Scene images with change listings
--------------------

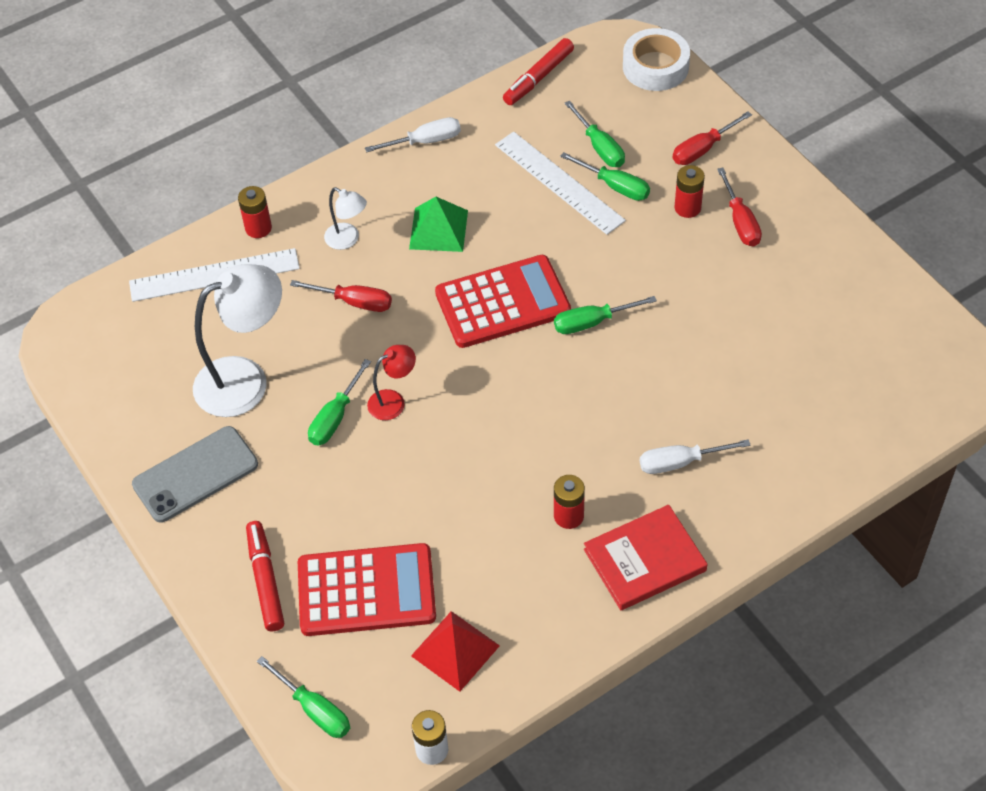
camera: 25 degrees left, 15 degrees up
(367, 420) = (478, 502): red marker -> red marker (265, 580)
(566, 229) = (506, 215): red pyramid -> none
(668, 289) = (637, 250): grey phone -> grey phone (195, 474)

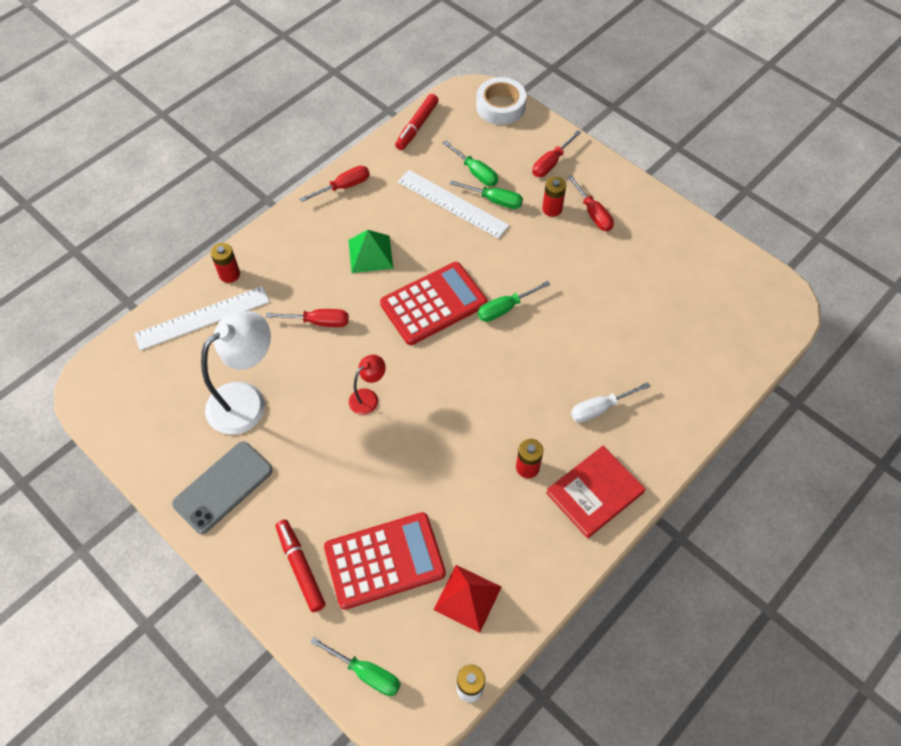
camera: 15 degrees left, 5 degrees up
(335, 418) = (325, 419): green screwdriver -> none
(348, 240) = (302, 273): white lamp -> none
(426, 141) = (344, 186): white screwdriver -> red screwdriver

--------------------

▸ Exercise: Copy out, with no pictures, the lines from the one containing "(566, 229) = (506, 215): red pyramid -> none" through the last line of the data above, both ends included and each word unchanged.

▸ Answer for this exercise:
(566, 229) = (506, 215): red pyramid -> none
(668, 289) = (637, 250): grey phone -> grey phone (195, 474)

camera: 15 degrees left, 5 degrees up
(335, 418) = (325, 419): green screwdriver -> none
(348, 240) = (302, 273): white lamp -> none
(426, 141) = (344, 186): white screwdriver -> red screwdriver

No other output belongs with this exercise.